[Enregistrements issus d'une source de données]
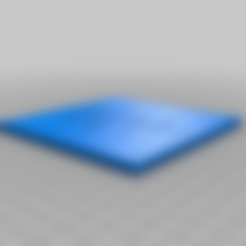
At what (x,y) coordinates should I click in order to perform the action: click on wall. Please return your answer as a coordinate pair (x, y). This screenshot has width=246, height=246. Looking at the image, I should click on [103, 67].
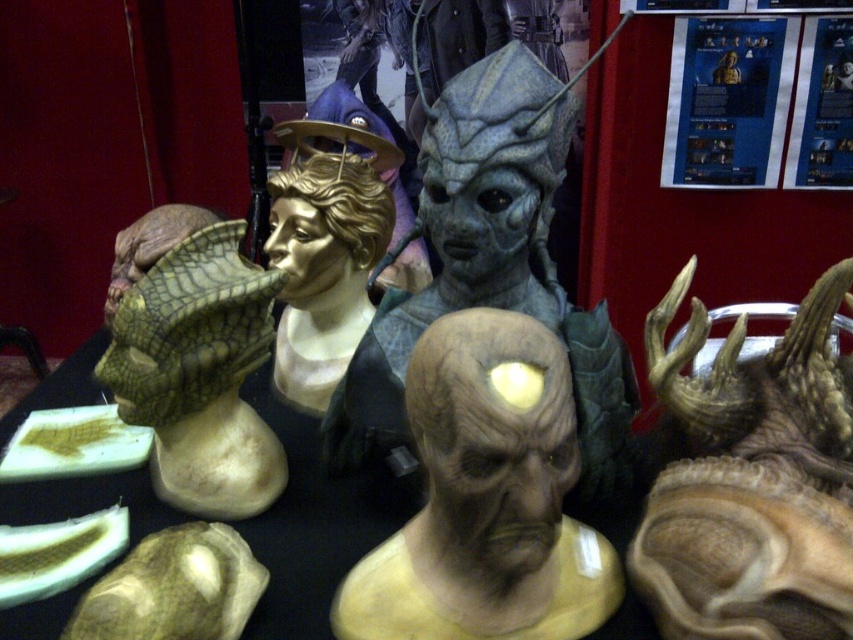
Does point (514, 428) come behind point (241, 492)?

No, it is not.

What do you see at coordinates (486, 497) in the screenshot? This screenshot has height=640, width=853. I see `matte gray mask at center` at bounding box center [486, 497].

Between point (608, 600) and point (213, 515), which one is positioned in front?

Point (608, 600)

Where is `matte gray mask at center`? The image size is (853, 640). matte gray mask at center is located at coordinates (486, 497).

What do you see at coordinates (751, 480) in the screenshot? The width and height of the screenshot is (853, 640). I see `shiny metallic horns at upper right` at bounding box center [751, 480].

How far apart are shiny metallic horns at upper right and matte gray mask at center?

shiny metallic horns at upper right and matte gray mask at center are 9.94 inches apart.

Is point (825, 419) positioned in front of point (440, 465)?

No, it is behind (440, 465).

I want to click on shiny metallic horns at upper right, so click(x=751, y=480).

Who is lower down, shiny metallic horns at upper right or green scaly mask at left?

shiny metallic horns at upper right is lower down.

Who is shorter, shiny metallic horns at upper right or green scaly mask at left?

CONSIGNE:
Recopiez toutes les lignes ci-dessus en renommant « matte gray mask at center » en « matte gray mask in the middle » partout, sans rien modifier d'autre. Laissez les images de côté.

CORRIGÉ:
At what (x,y) coordinates should I click in order to perform the action: click on wall. Please return your answer as a coordinate pair (x, y). This screenshot has width=246, height=246. Looking at the image, I should click on [103, 67].
Does point (514, 428) come behind point (241, 492)?

No, it is not.

What do you see at coordinates (486, 497) in the screenshot? This screenshot has height=640, width=853. I see `matte gray mask in the middle` at bounding box center [486, 497].

Between point (608, 600) and point (213, 515), which one is positioned in front?

Point (608, 600)

Where is `matte gray mask in the middle`? The image size is (853, 640). matte gray mask in the middle is located at coordinates (486, 497).

What do you see at coordinates (751, 480) in the screenshot? The width and height of the screenshot is (853, 640). I see `shiny metallic horns at upper right` at bounding box center [751, 480].

How far apart are shiny metallic horns at upper right and matte gray mask in the middle?

shiny metallic horns at upper right and matte gray mask in the middle are 9.94 inches apart.

Is point (825, 419) positioned in front of point (440, 465)?

No, it is behind (440, 465).

I want to click on shiny metallic horns at upper right, so click(x=751, y=480).

Who is lower down, shiny metallic horns at upper right or green scaly mask at left?

shiny metallic horns at upper right is lower down.

Who is shorter, shiny metallic horns at upper right or green scaly mask at left?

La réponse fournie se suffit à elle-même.